Activity:
Copy out precisely the lines of the material that follows, beginning with the line containing "turquoise cap: 4 -> 3" and ending with its last line; exclude pictures.

The input:

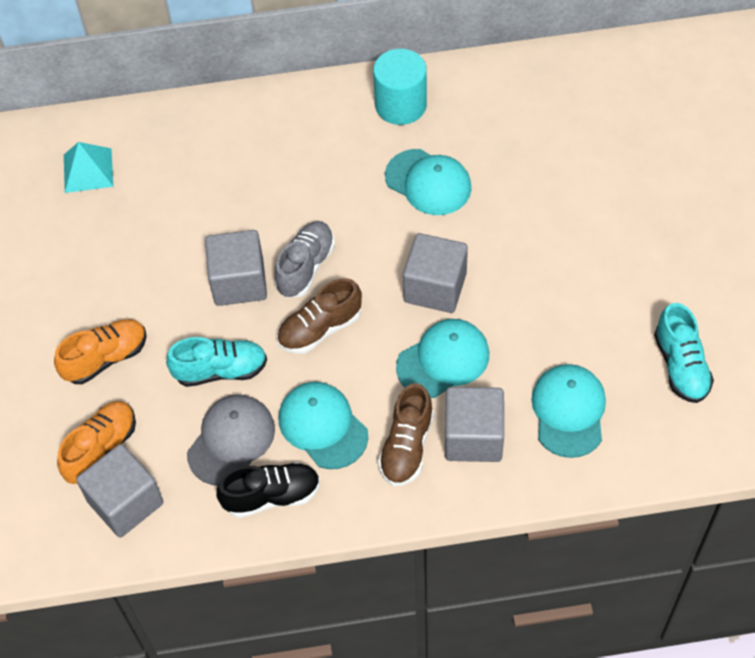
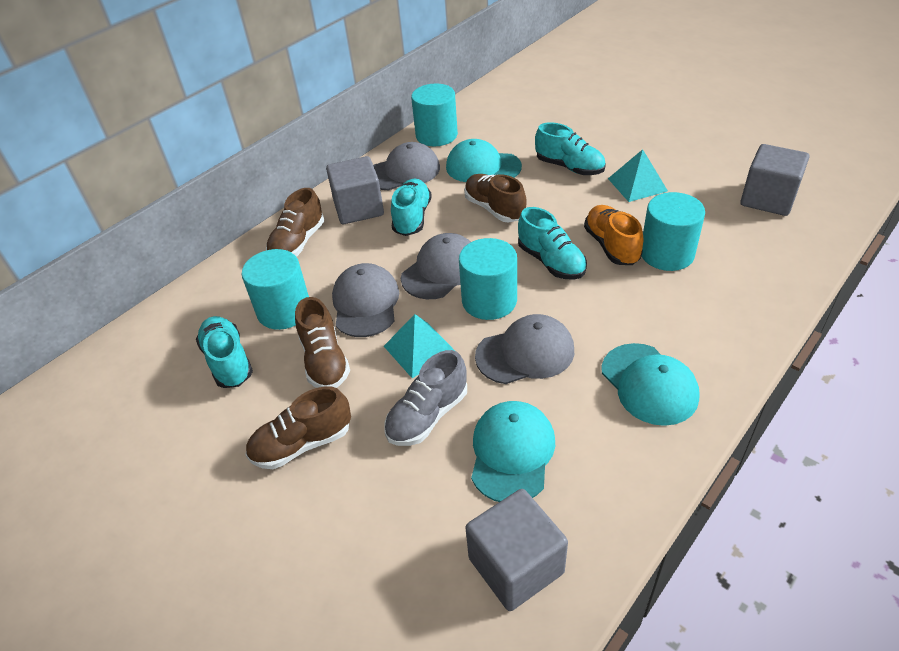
black shoe: 1 -> 0
brown shoe: 2 -> 4
grey cap: 1 -> 4
grey cube: 4 -> 3
orange shoe: 2 -> 1
turquoise cap: 4 -> 3
turquoise cylinder: 1 -> 4
turquoise pyramid: 1 -> 2
turquoise shoe: 2 -> 4

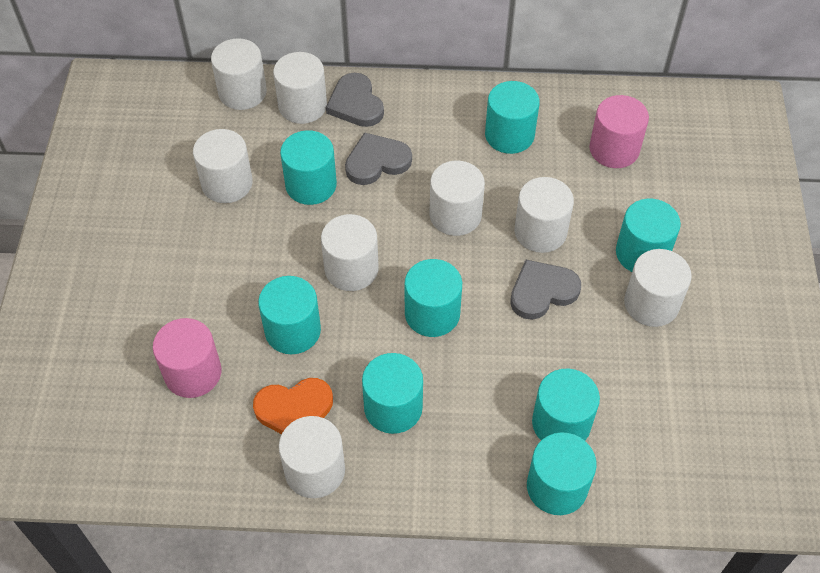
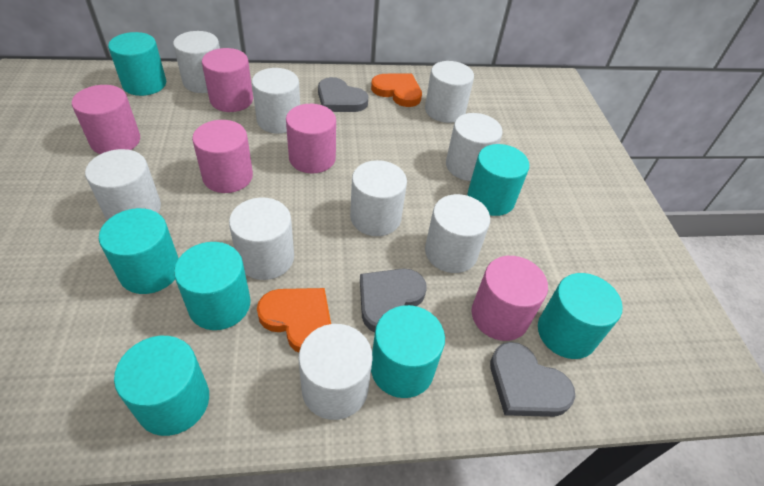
orange heart: 1 -> 2
pink cylinder: 2 -> 5
turquoise cylinder: 8 -> 7
white cylinder: 8 -> 9

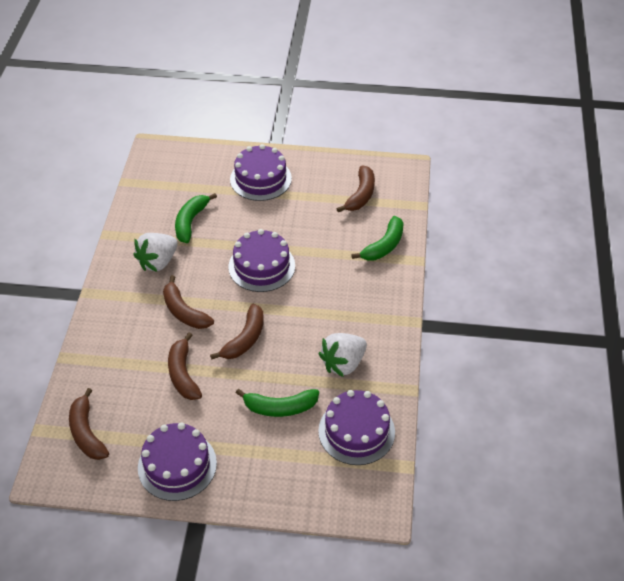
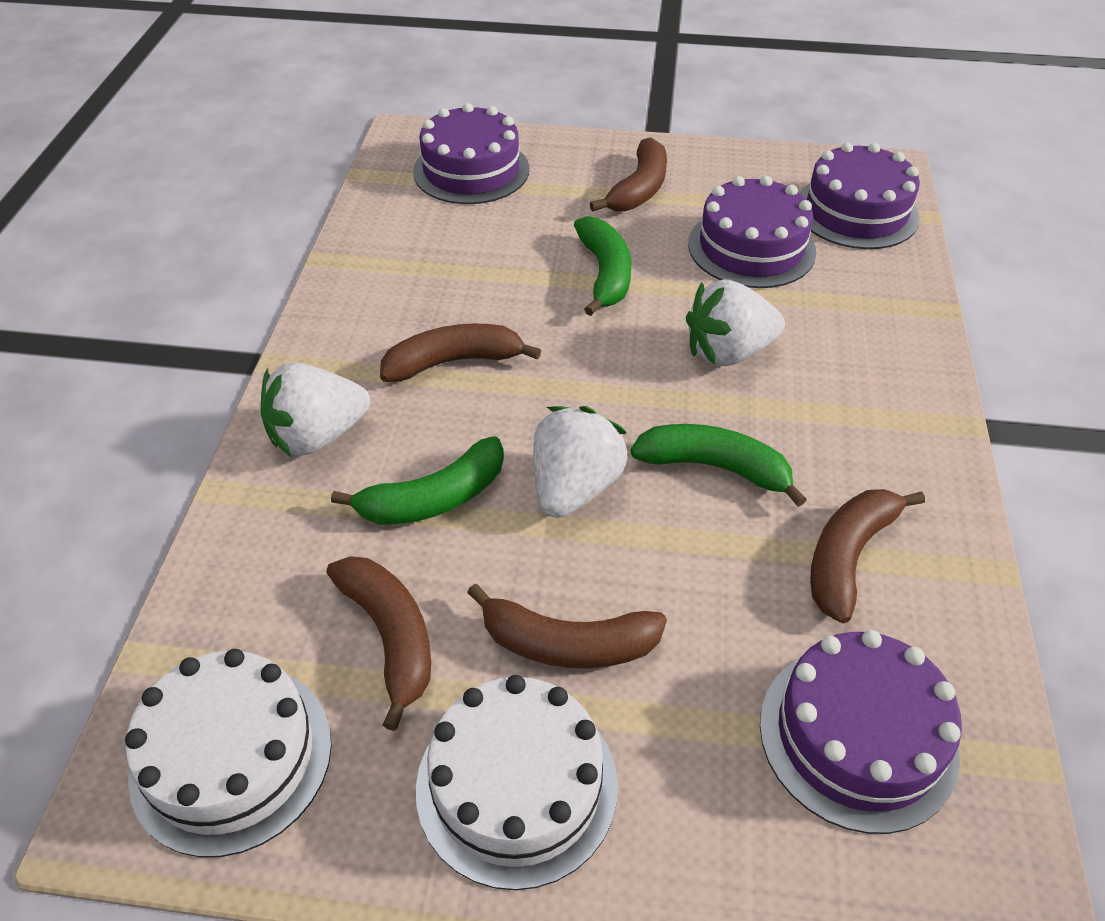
white cake: 0 -> 2
white strawberry: 2 -> 3

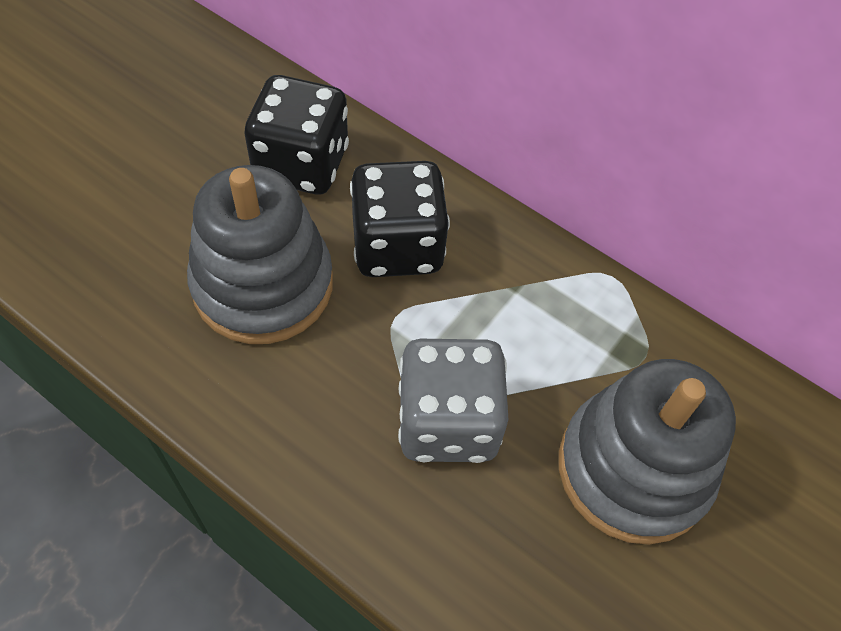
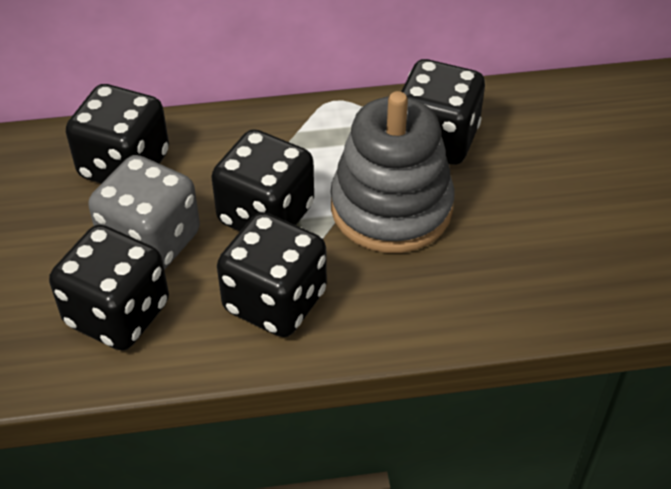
black dice: 2 -> 5
grey stacking toy: 2 -> 1

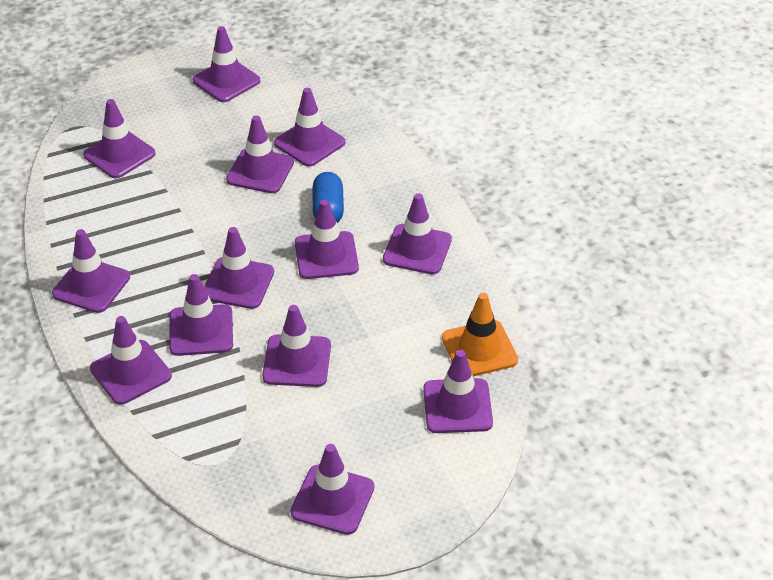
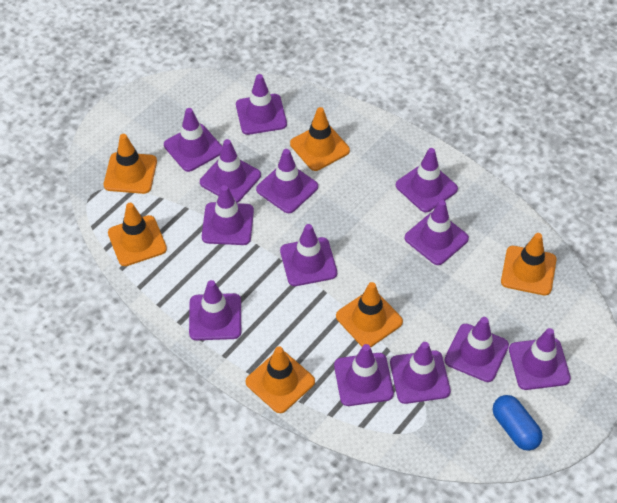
orange traffic cone: 1 -> 6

Written solution:
turquoise cap: 4 -> 3
turquoise cylinder: 1 -> 4
turquoise pyramid: 1 -> 2
turquoise shoe: 2 -> 4

orange heart: 1 -> 2
pink cylinder: 2 -> 5
turquoise cylinder: 8 -> 7
white cylinder: 8 -> 9

white cake: 0 -> 2
white strawberry: 2 -> 3

black dice: 2 -> 5
grey stacking toy: 2 -> 1

orange traffic cone: 1 -> 6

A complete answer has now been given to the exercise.